::: STORED DATA :::
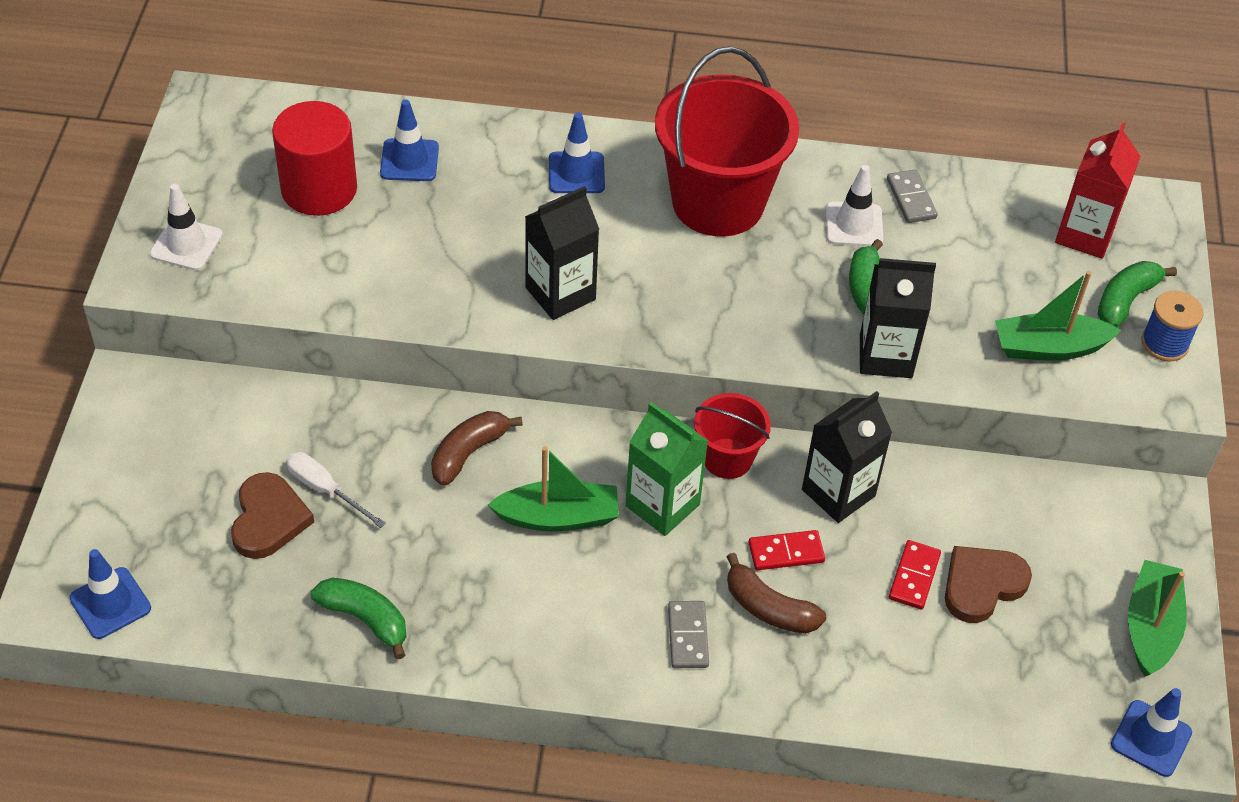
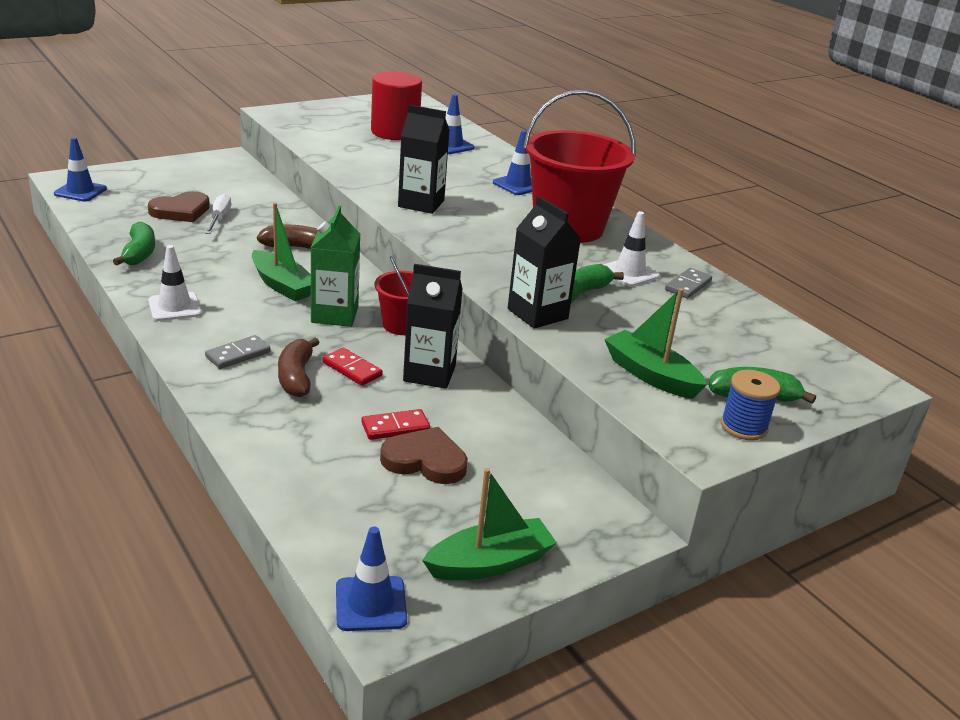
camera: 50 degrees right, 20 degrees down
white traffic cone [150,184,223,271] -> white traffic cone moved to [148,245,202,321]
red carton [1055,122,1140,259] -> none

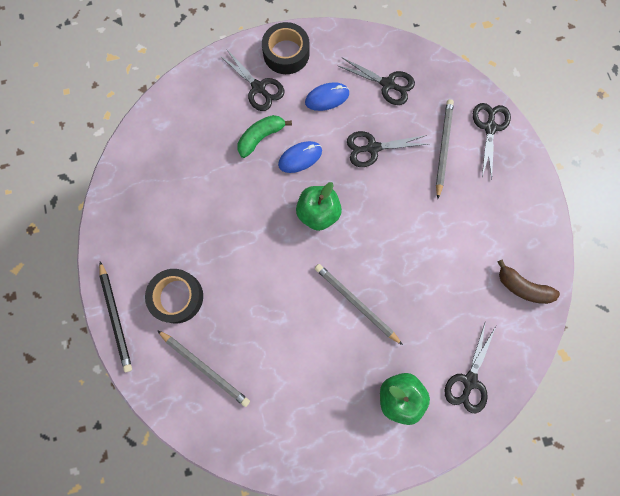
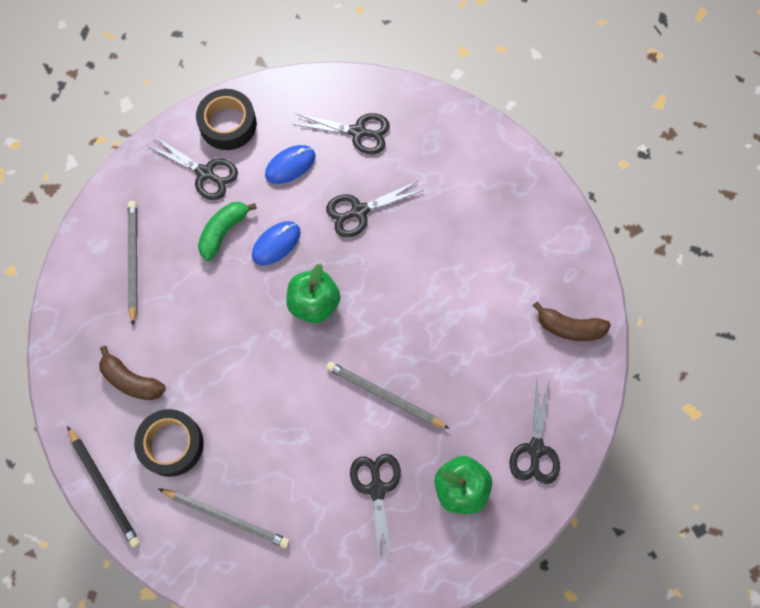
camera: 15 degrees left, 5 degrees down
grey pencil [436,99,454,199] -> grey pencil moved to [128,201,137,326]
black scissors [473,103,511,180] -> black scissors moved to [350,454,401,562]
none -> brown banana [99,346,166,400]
:::
For this exercise, return the data above exactly and leave every picture out.

▸ **YOUR SOLUTION**:
camera: 50 degrees right, 20 degrees down
white traffic cone [150,184,223,271] -> white traffic cone moved to [148,245,202,321]
red carton [1055,122,1140,259] -> none

camera: 15 degrees left, 5 degrees down
grey pencil [436,99,454,199] -> grey pencil moved to [128,201,137,326]
black scissors [473,103,511,180] -> black scissors moved to [350,454,401,562]
none -> brown banana [99,346,166,400]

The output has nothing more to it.